Segment Start: DATA SHOWN
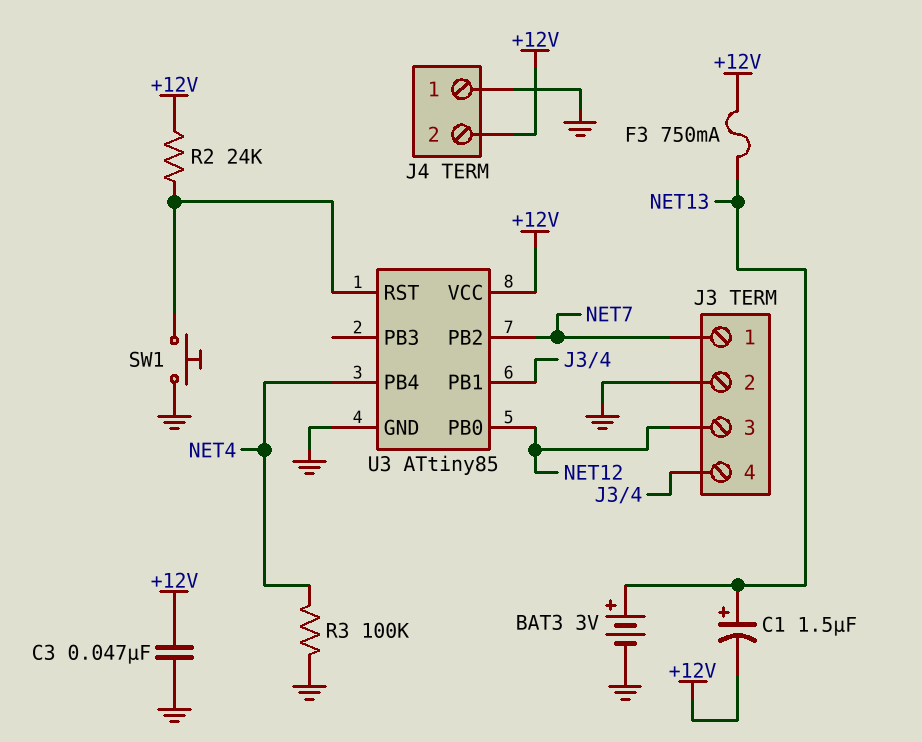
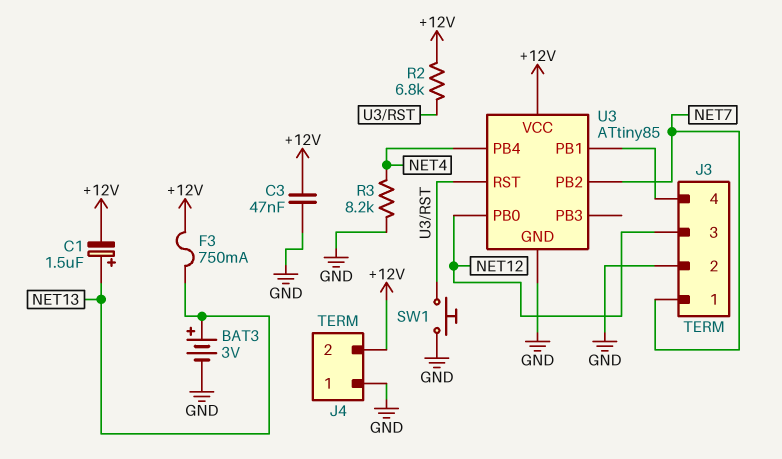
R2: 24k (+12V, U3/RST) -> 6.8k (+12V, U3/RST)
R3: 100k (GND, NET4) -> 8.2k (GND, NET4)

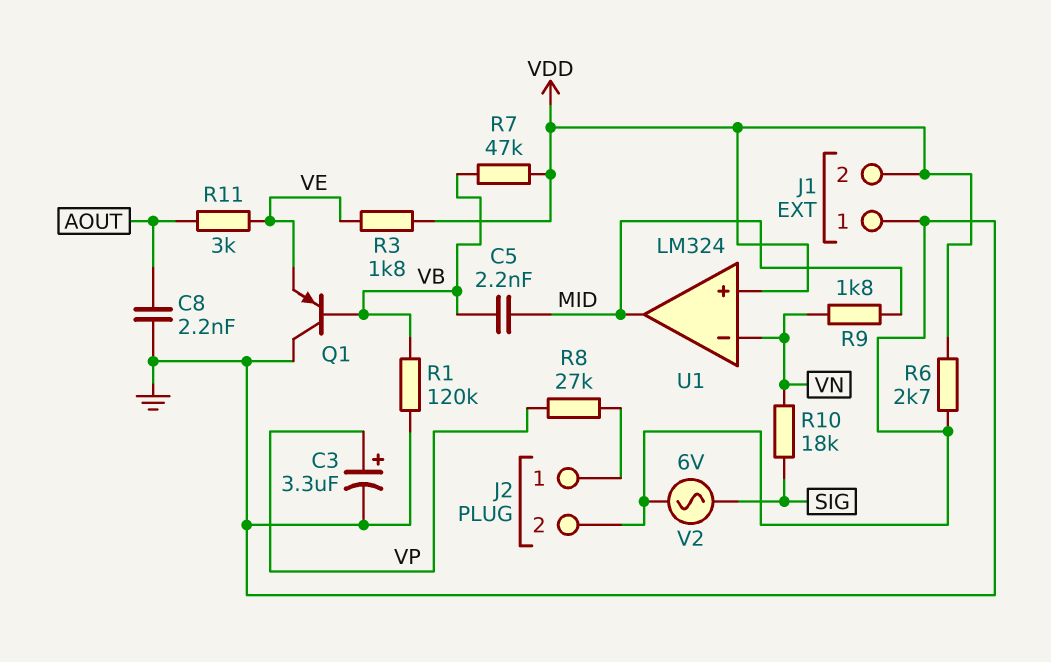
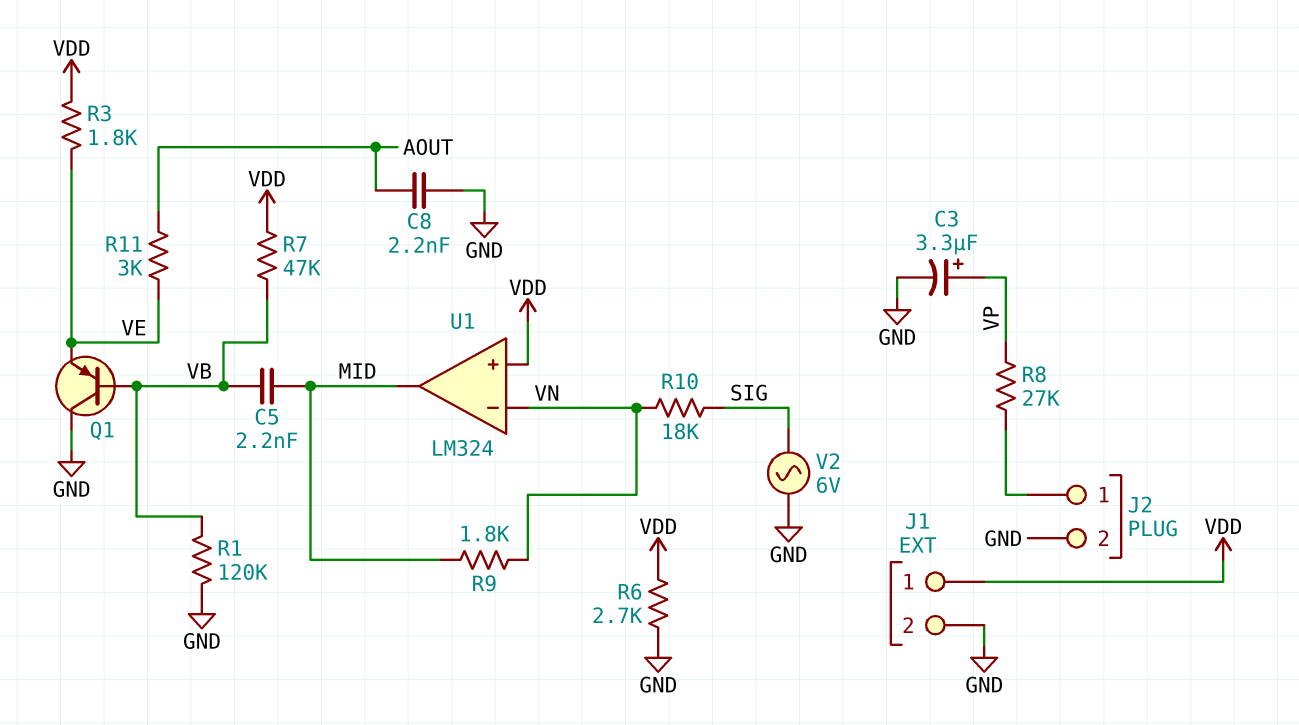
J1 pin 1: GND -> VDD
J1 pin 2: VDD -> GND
Segment End: DATA SHOWN
Segment Start: DATA SHOWN
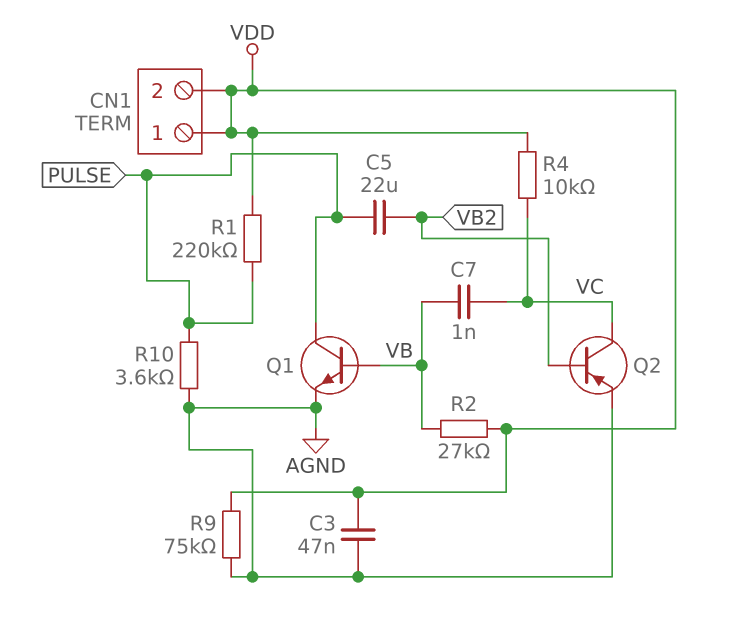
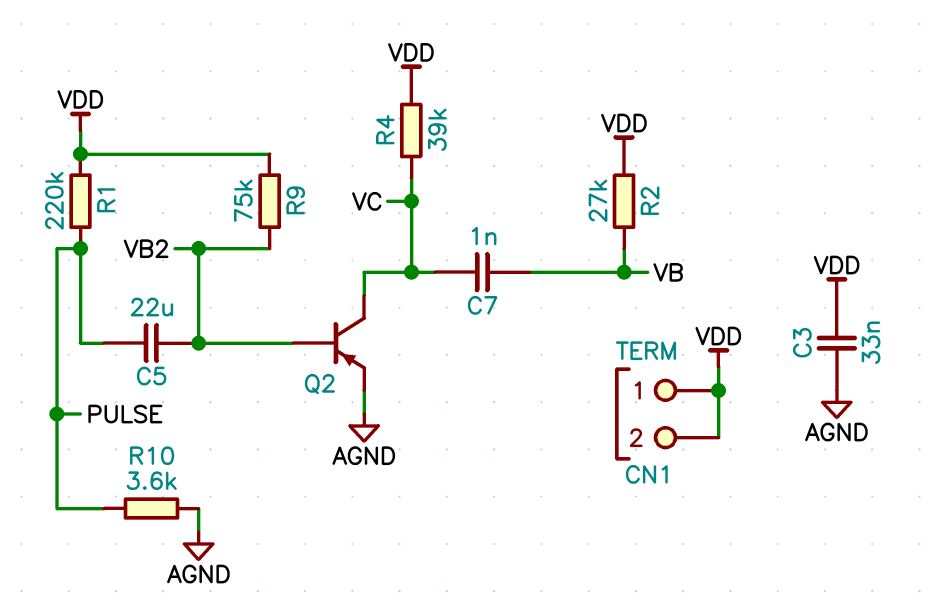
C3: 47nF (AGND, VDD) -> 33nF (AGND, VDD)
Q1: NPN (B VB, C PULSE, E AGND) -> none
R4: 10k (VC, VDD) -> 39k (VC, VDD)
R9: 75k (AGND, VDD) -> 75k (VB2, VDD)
Segment End: DATA SHOWN
Segment Start: DATA SHOWN
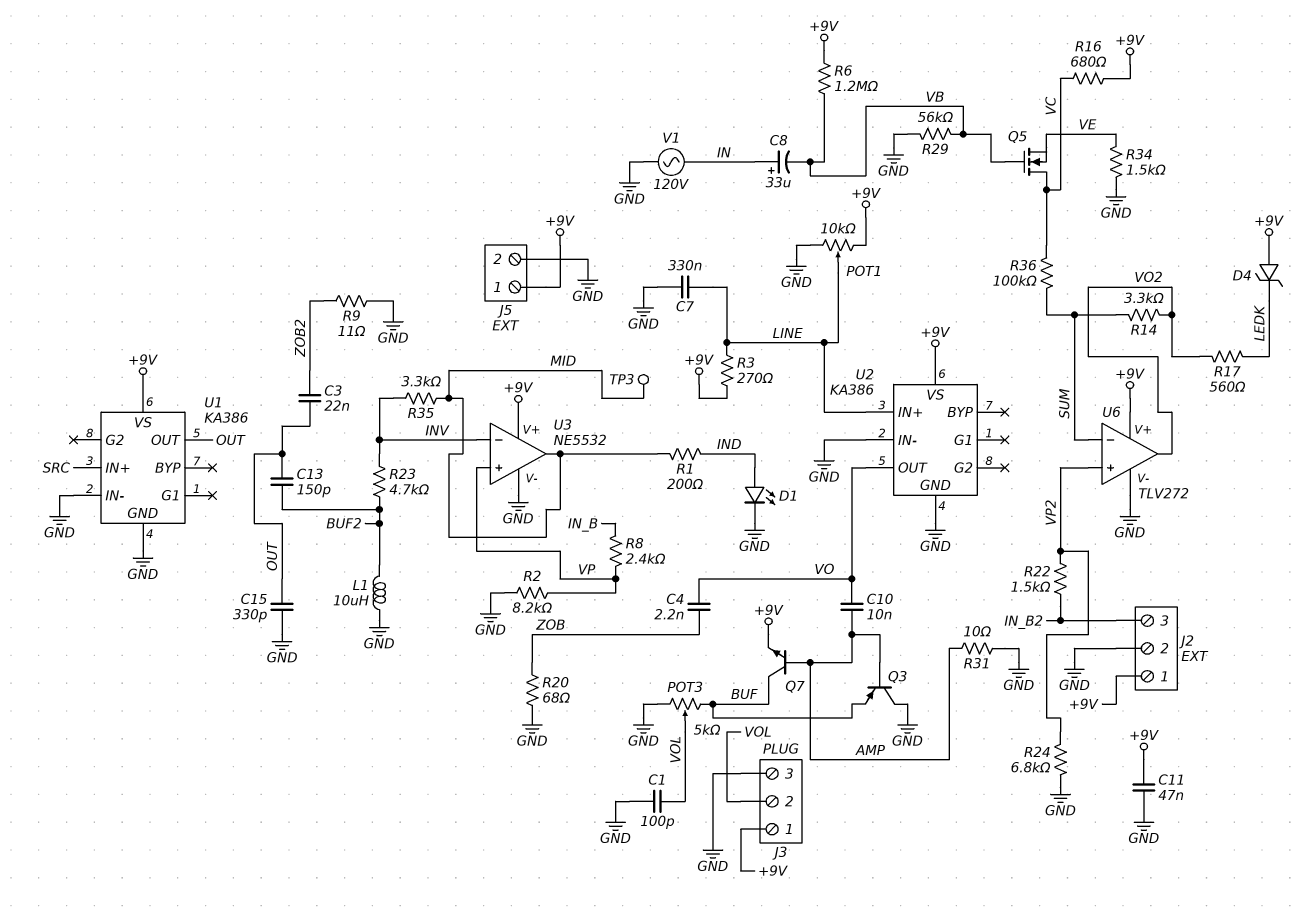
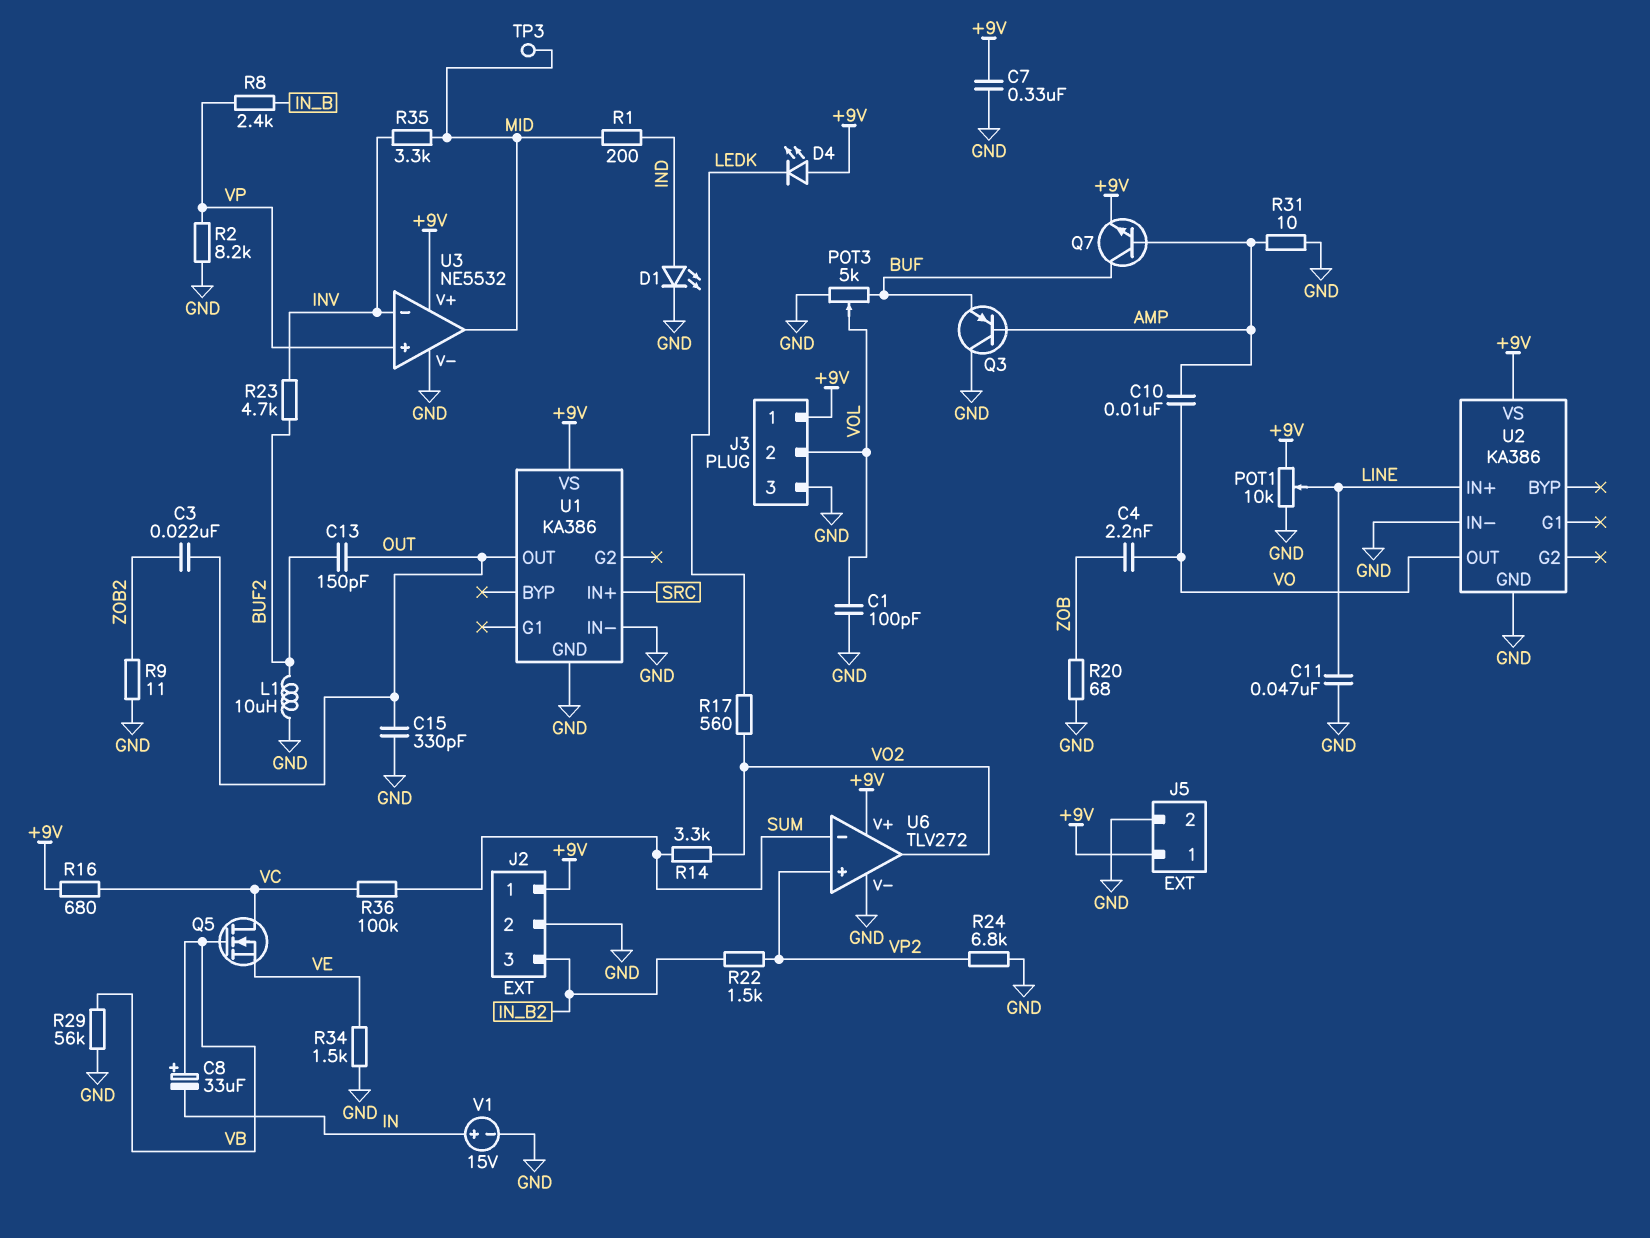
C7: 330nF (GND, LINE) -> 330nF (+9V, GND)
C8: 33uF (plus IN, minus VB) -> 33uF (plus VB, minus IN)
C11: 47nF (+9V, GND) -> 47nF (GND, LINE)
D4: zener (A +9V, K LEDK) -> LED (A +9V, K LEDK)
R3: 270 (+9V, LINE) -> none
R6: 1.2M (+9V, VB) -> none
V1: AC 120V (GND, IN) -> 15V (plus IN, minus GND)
Segment End: DATA SHOWN
### DESCRIPTION OF THE TASK
Of the entries above, repeat exactly the lines between the line with "C7: 330nF (GND, LINE) -> 330nF (+9V, GND)" and the line with "V1: AC 120V", inclusive, and no others.

### RESPONSE TO THIS EXERCISE
C7: 330nF (GND, LINE) -> 330nF (+9V, GND)
C8: 33uF (plus IN, minus VB) -> 33uF (plus VB, minus IN)
C11: 47nF (+9V, GND) -> 47nF (GND, LINE)
D4: zener (A +9V, K LEDK) -> LED (A +9V, K LEDK)
R3: 270 (+9V, LINE) -> none
R6: 1.2M (+9V, VB) -> none
V1: AC 120V (GND, IN) -> 15V (plus IN, minus GND)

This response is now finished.